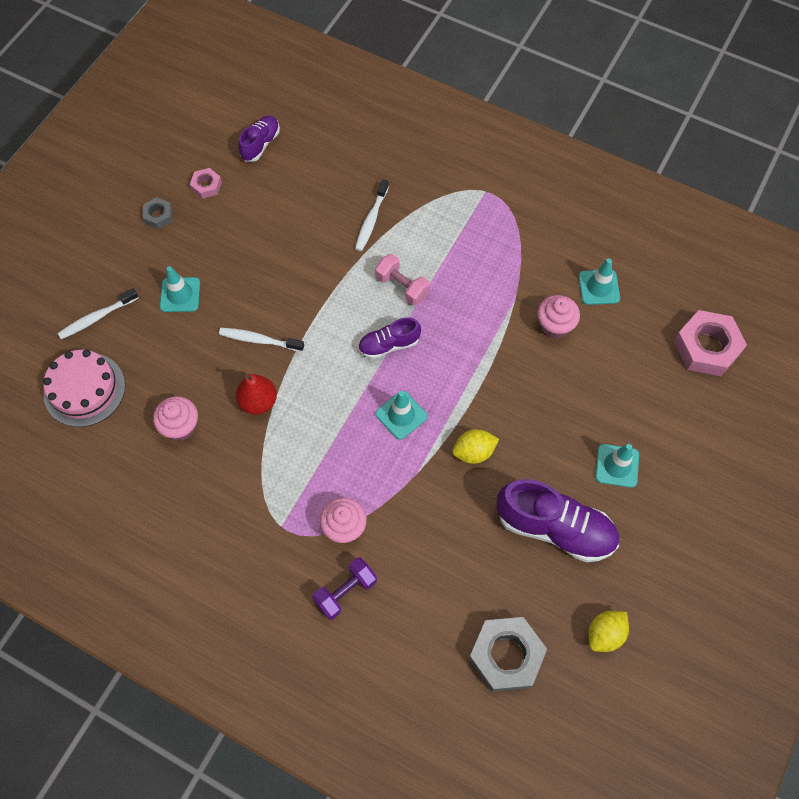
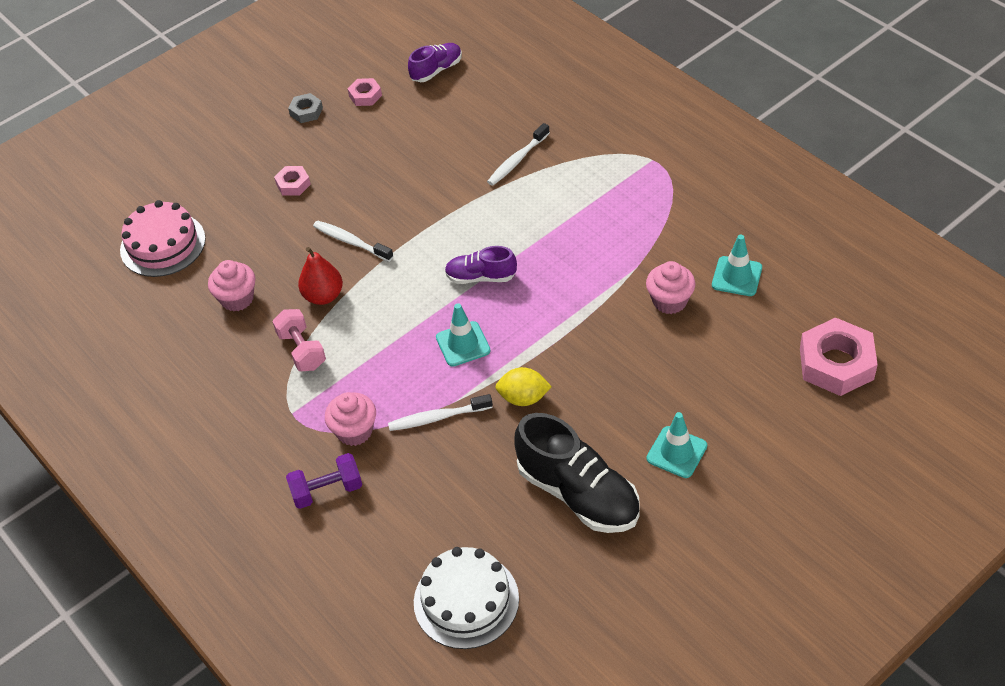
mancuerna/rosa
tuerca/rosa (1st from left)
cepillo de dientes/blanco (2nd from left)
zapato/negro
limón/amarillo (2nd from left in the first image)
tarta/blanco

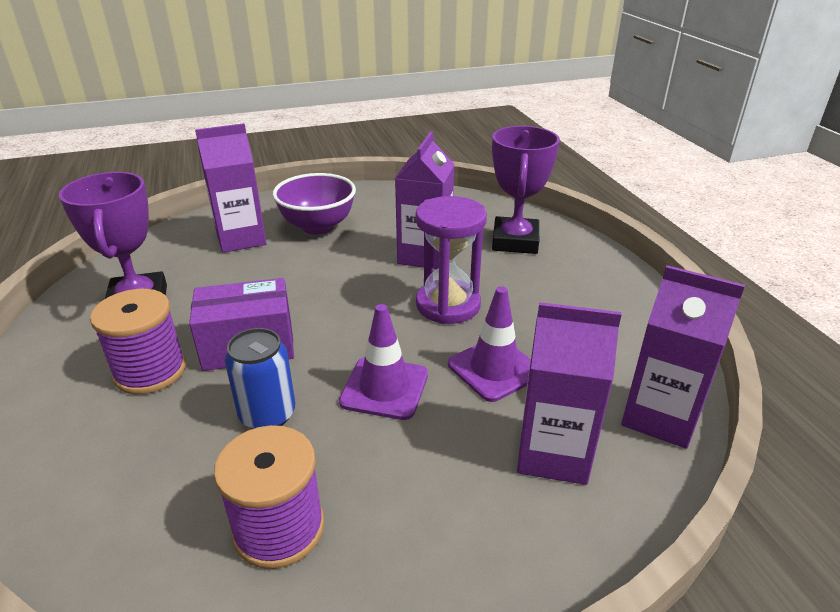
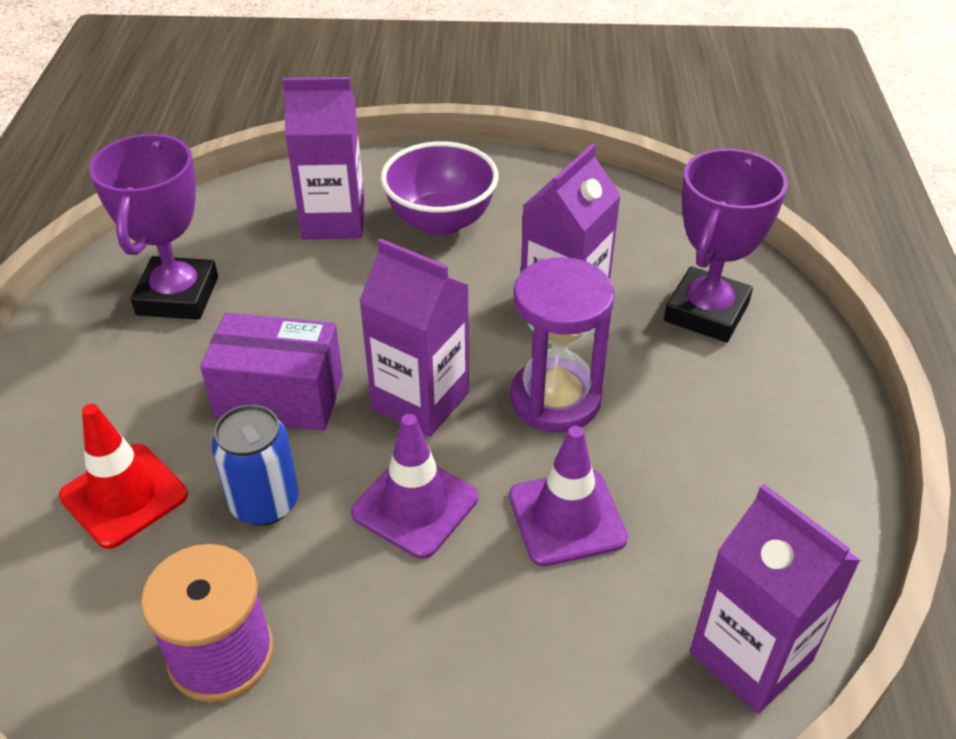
carrete/morado (1st from left in the first image)
cartón de leche/morado (2nd from left)
cono de tráfico/rojo

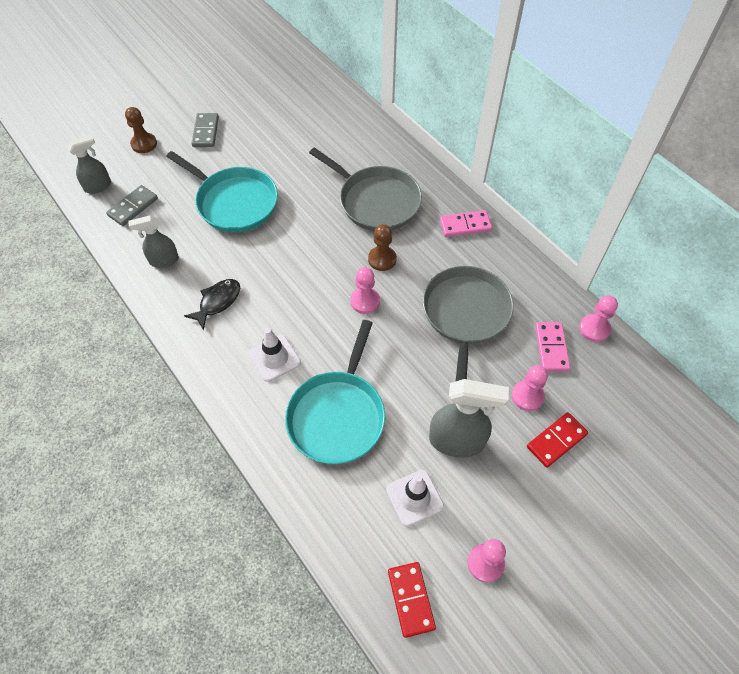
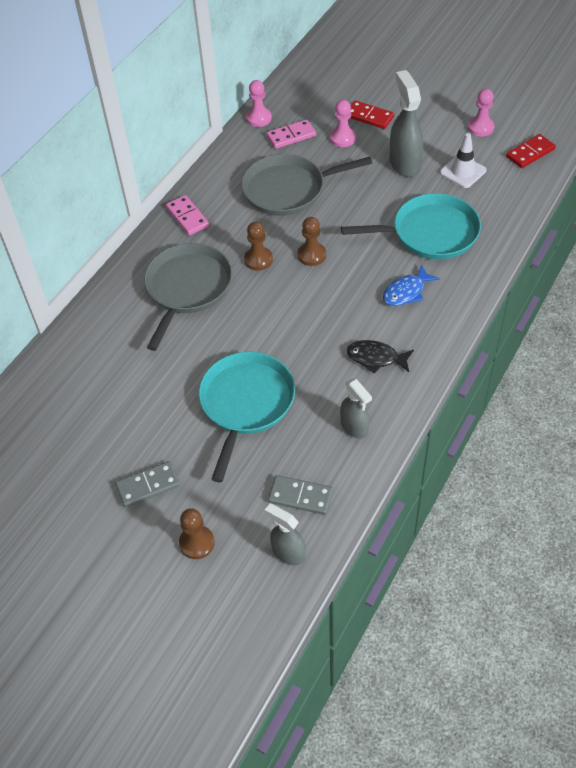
peón/marrón (3rd from left)
pez/azul

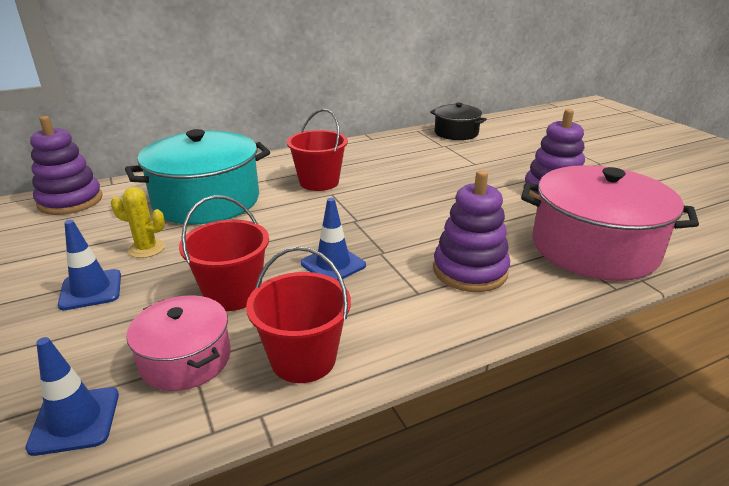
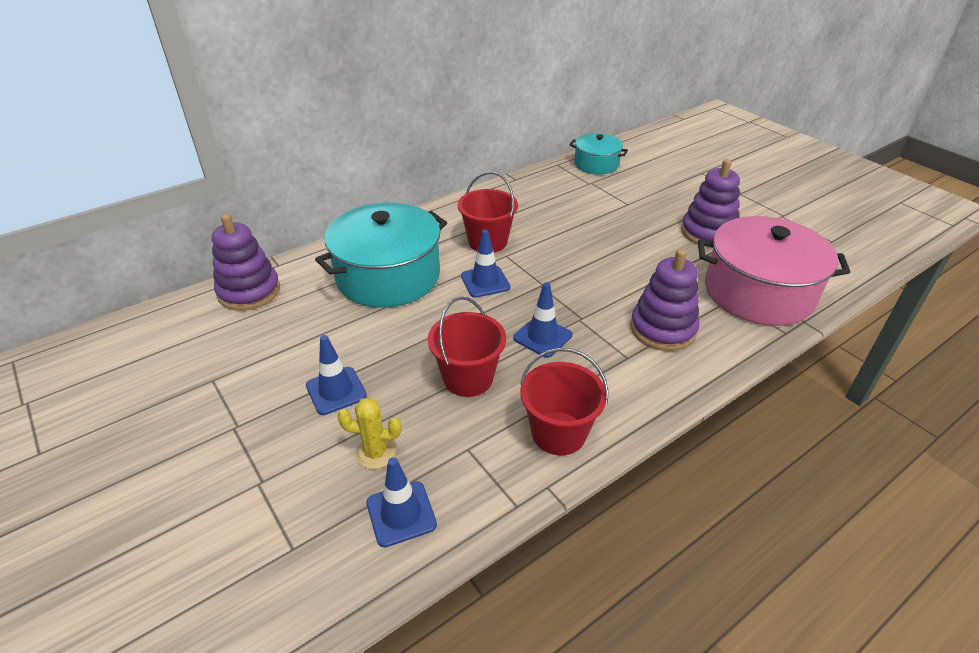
olla/turquesa (2nd from left)
cactus/amarillo
olla/rosa (1st from left in the first image)
cono de tráfico/azul (3rd from left)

··········

**Work to complete:**
The material shown above is to be repeated verbatim, and its pictures are to be omitted.

**Exercise output:**
mancuerna/rosa
tuerca/rosa (1st from left)
cepillo de dientes/blanco (2nd from left)
zapato/negro
limón/amarillo (2nd from left in the first image)
tarta/blanco

carrete/morado (1st from left in the first image)
cartón de leche/morado (2nd from left)
cono de tráfico/rojo

peón/marrón (3rd from left)
pez/azul

olla/turquesa (2nd from left)
cactus/amarillo
olla/rosa (1st from left in the first image)
cono de tráfico/azul (3rd from left)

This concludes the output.